▸ Study material:

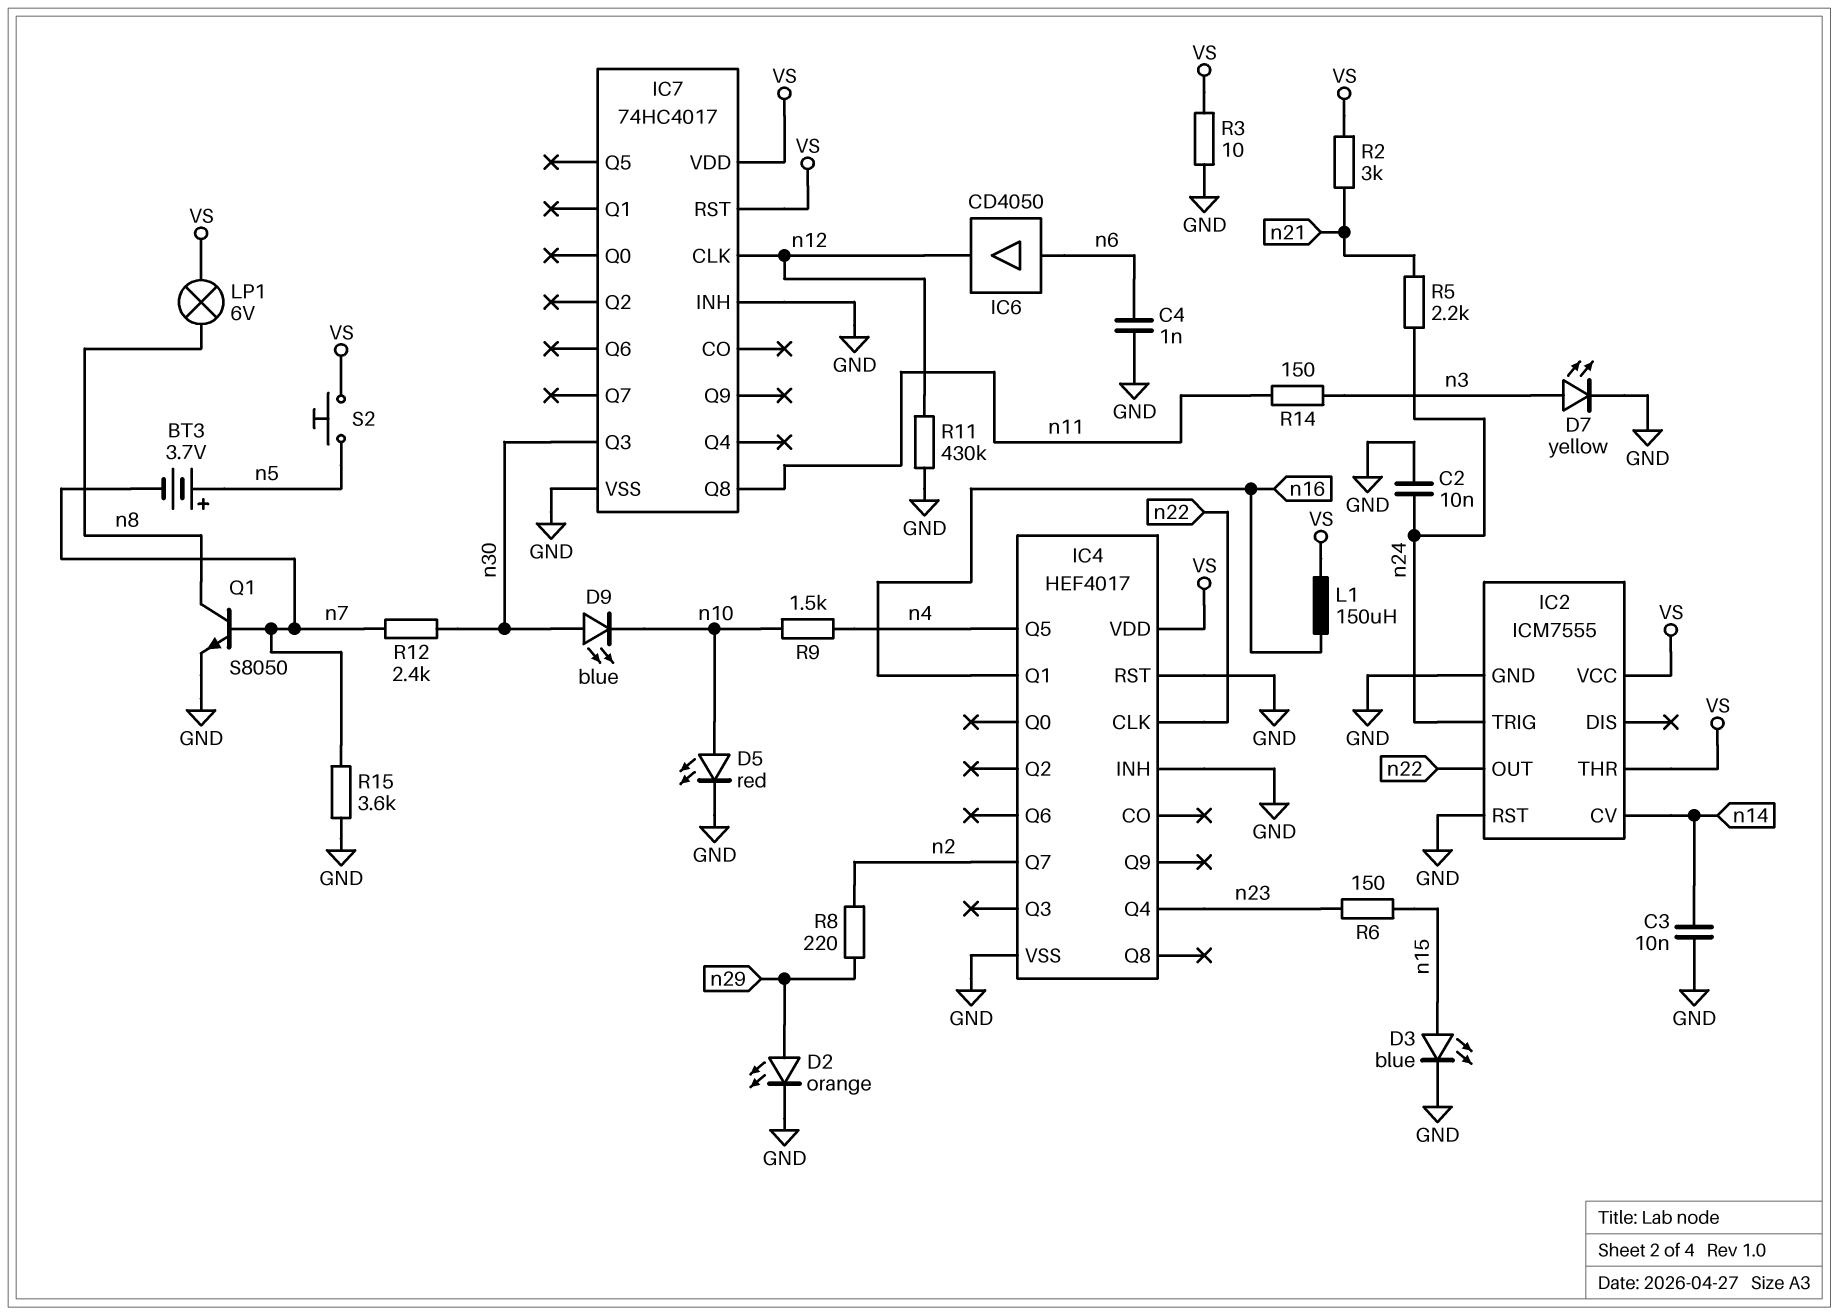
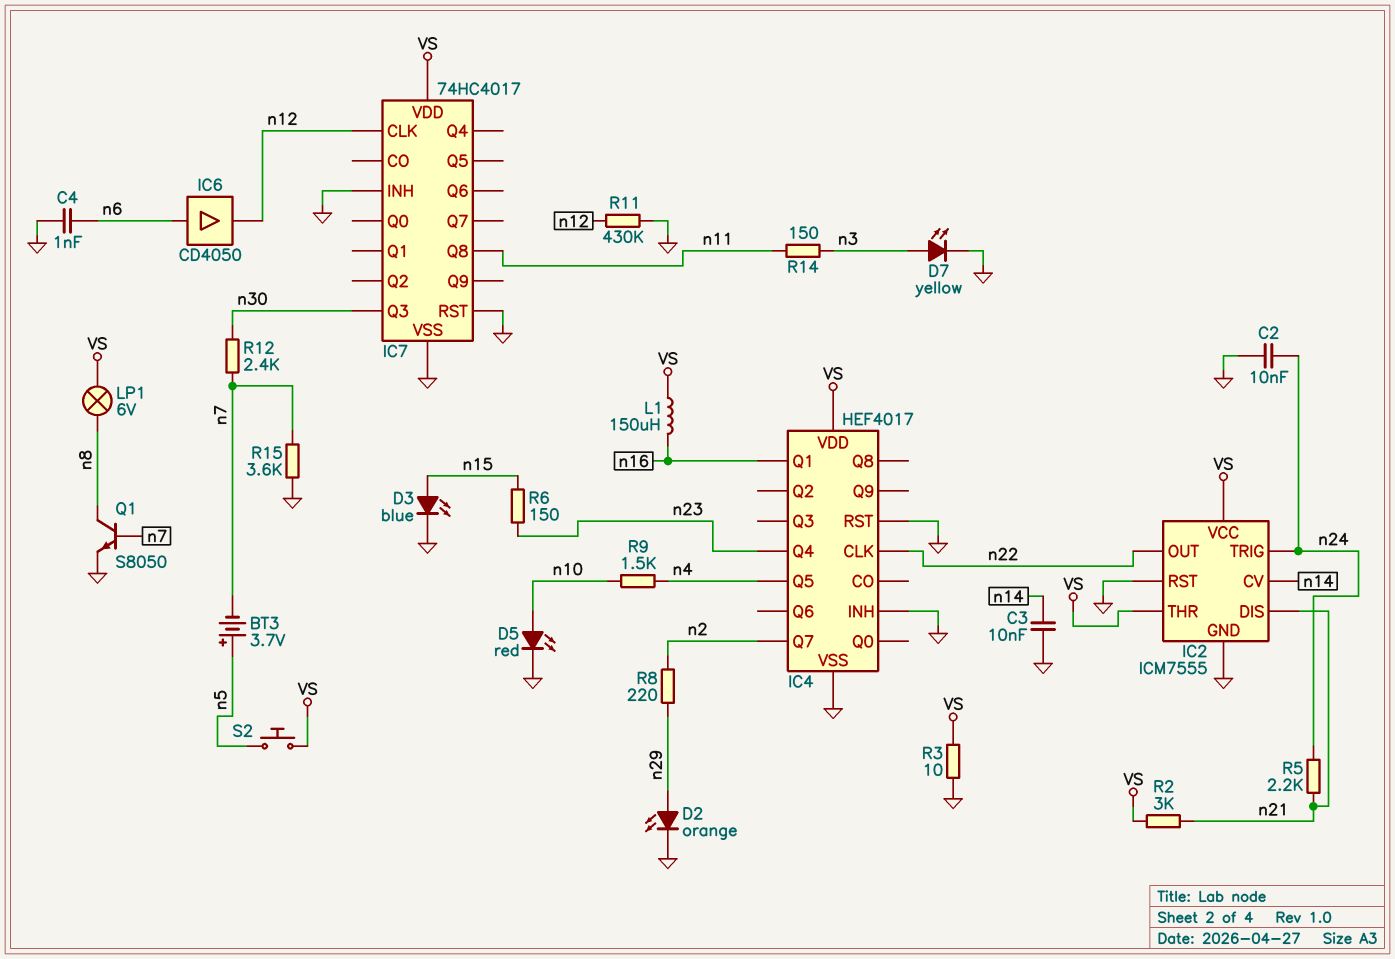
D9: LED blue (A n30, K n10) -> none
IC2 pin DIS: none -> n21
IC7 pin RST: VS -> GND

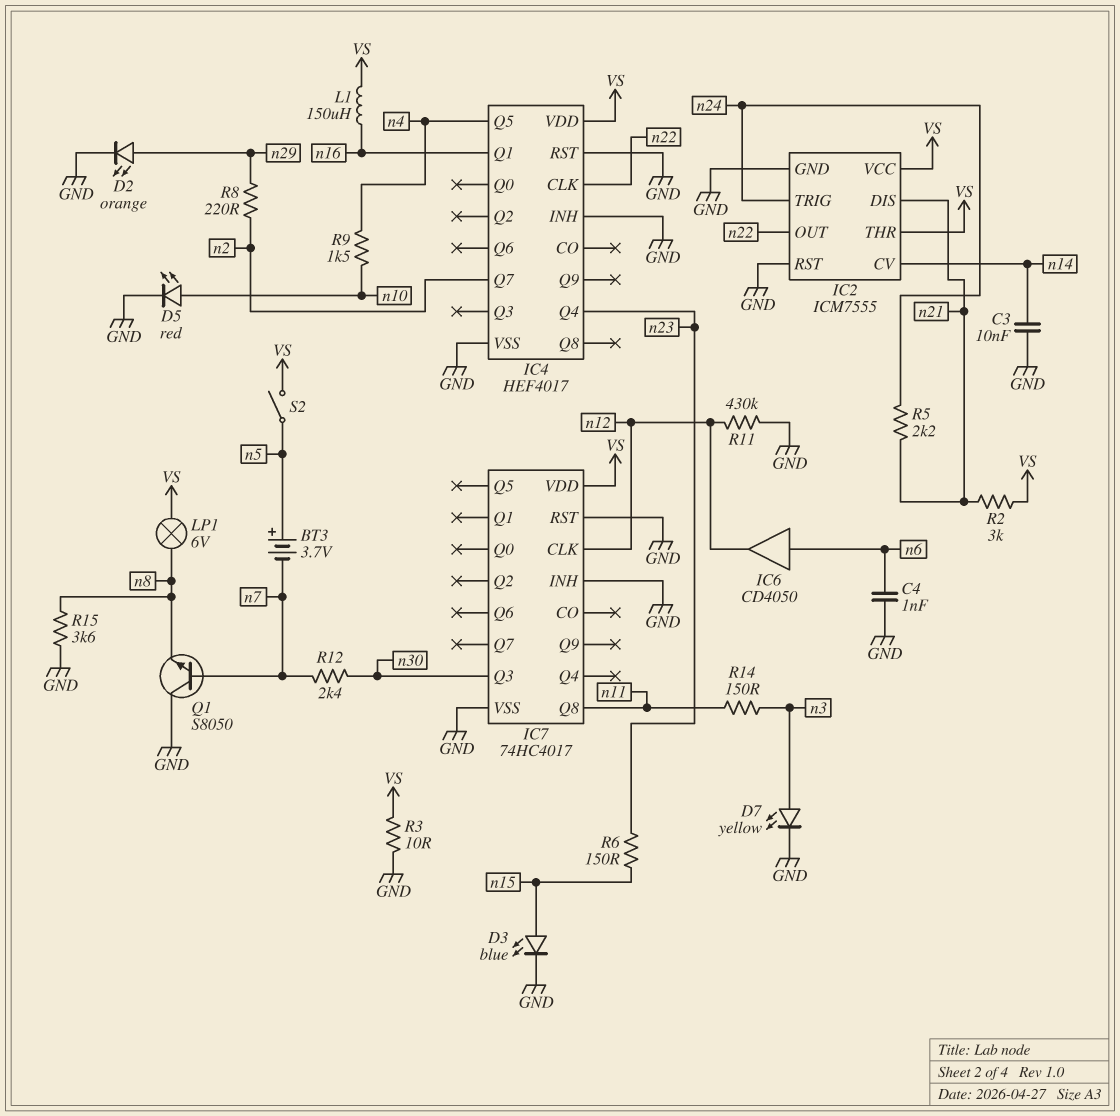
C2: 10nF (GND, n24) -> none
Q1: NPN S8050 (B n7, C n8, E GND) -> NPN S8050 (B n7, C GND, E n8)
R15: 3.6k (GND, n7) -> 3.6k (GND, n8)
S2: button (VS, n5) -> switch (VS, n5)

▸ Your objective:
Quote the full listing above word for word; exclude every picture from the copy.

▸ Response to this task:
D9: LED blue (A n30, K n10) -> none
IC2 pin DIS: none -> n21
IC7 pin RST: VS -> GND

C2: 10nF (GND, n24) -> none
Q1: NPN S8050 (B n7, C n8, E GND) -> NPN S8050 (B n7, C GND, E n8)
R15: 3.6k (GND, n7) -> 3.6k (GND, n8)
S2: button (VS, n5) -> switch (VS, n5)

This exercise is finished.